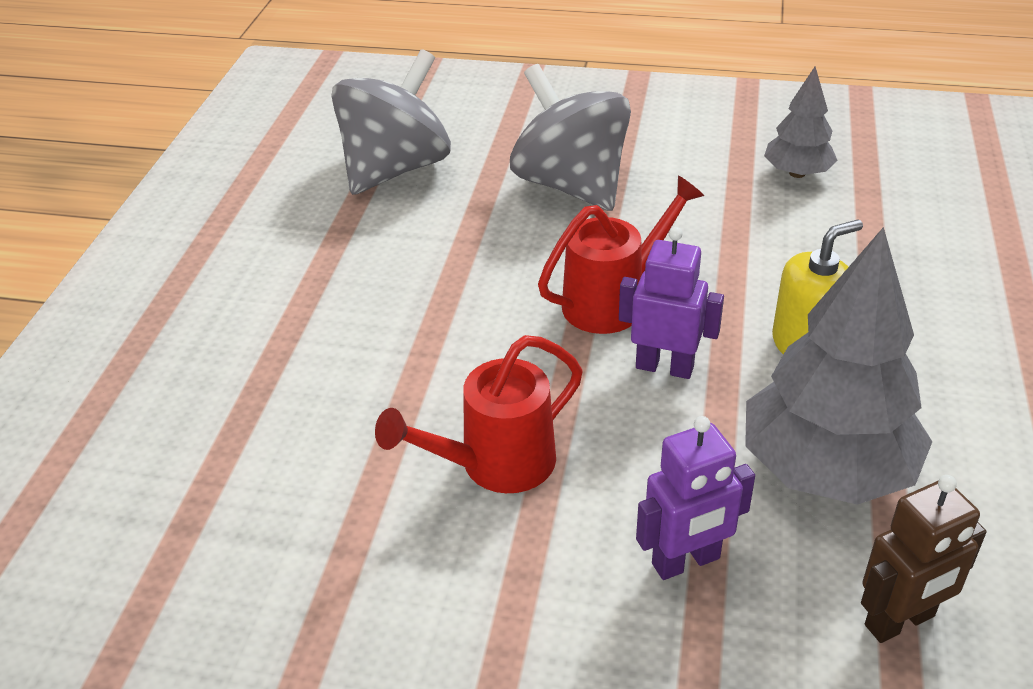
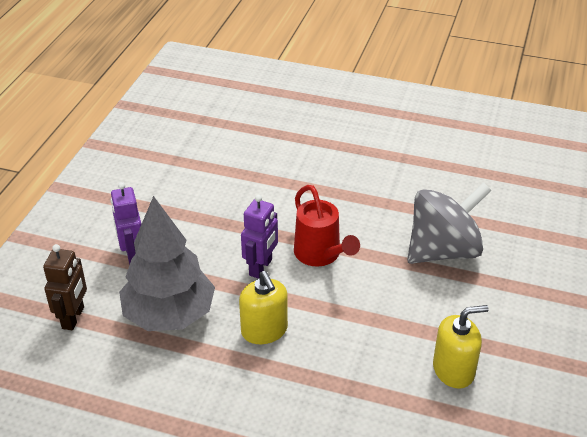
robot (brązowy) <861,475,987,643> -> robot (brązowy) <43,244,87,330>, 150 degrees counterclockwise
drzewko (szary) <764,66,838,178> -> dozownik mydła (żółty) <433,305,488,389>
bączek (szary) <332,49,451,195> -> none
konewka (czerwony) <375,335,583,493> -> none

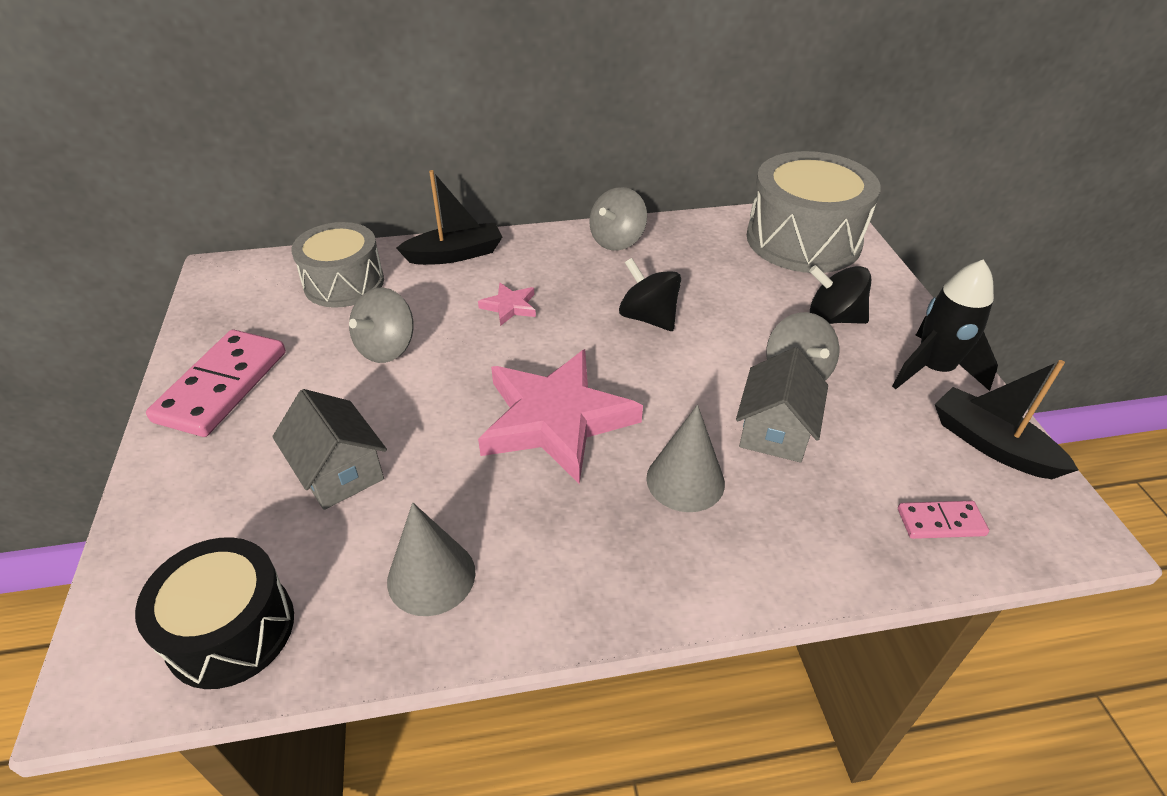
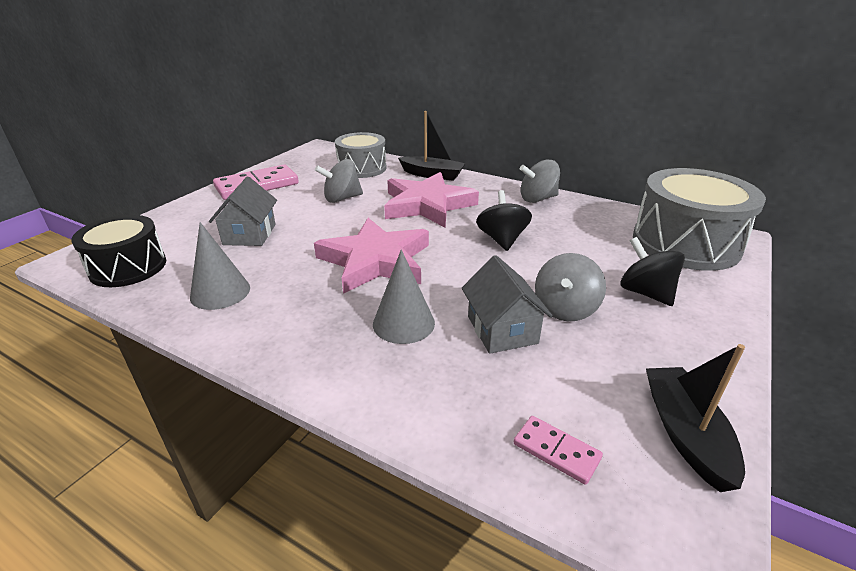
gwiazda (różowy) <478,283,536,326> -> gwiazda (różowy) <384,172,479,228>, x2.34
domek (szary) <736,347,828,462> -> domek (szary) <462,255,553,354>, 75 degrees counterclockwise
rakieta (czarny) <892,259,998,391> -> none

==================================================

Problem to solve
Take the data above and set it down exactly, images excluded.

Answer for the task
robot (brązowy) <861,475,987,643> -> robot (brązowy) <43,244,87,330>, 150 degrees counterclockwise
drzewko (szary) <764,66,838,178> -> dozownik mydła (żółty) <433,305,488,389>
bączek (szary) <332,49,451,195> -> none
konewka (czerwony) <375,335,583,493> -> none

gwiazda (różowy) <478,283,536,326> -> gwiazda (różowy) <384,172,479,228>, x2.34
domek (szary) <736,347,828,462> -> domek (szary) <462,255,553,354>, 75 degrees counterclockwise
rakieta (czarny) <892,259,998,391> -> none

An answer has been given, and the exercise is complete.